◆ Assignment:
In the entries below, find the line containing "304 321 391)" and the line containing "312 227) x0.63". Copy those two lines and everything between them exactly, and only that.

◆ Materials provided:
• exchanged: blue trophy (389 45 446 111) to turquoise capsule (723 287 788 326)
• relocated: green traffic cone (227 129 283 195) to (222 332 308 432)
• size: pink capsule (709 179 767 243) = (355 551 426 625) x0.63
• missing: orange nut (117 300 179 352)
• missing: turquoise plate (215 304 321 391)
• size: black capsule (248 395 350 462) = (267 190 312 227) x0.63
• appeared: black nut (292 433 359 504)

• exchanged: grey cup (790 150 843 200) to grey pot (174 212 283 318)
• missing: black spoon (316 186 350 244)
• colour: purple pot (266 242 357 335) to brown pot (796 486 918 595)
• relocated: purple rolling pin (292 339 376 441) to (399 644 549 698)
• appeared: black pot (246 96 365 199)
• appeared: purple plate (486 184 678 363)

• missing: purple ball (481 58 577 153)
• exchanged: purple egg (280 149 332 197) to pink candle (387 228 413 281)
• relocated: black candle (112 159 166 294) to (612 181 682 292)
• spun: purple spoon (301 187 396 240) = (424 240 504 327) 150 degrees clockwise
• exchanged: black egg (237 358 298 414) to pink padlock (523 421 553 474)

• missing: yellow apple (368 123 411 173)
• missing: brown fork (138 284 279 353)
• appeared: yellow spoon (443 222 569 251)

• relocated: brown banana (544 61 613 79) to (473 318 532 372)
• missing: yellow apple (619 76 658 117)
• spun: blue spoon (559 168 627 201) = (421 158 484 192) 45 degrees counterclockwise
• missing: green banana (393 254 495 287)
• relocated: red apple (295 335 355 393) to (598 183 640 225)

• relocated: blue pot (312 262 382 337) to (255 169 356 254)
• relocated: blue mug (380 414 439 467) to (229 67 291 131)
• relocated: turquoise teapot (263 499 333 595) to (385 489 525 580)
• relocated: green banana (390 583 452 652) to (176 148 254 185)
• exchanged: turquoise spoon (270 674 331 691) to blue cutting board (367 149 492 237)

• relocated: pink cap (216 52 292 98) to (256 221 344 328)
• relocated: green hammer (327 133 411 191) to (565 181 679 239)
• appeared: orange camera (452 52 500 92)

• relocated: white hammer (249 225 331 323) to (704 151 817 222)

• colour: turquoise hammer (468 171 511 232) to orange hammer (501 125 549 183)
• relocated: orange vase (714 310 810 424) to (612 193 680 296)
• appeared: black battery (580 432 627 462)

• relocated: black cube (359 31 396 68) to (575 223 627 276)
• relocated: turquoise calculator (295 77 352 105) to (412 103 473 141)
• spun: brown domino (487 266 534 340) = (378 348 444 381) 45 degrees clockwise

◆ Result below:
• missing: turquoise plate (215 304 321 391)
• size: black capsule (248 395 350 462) = (267 190 312 227) x0.63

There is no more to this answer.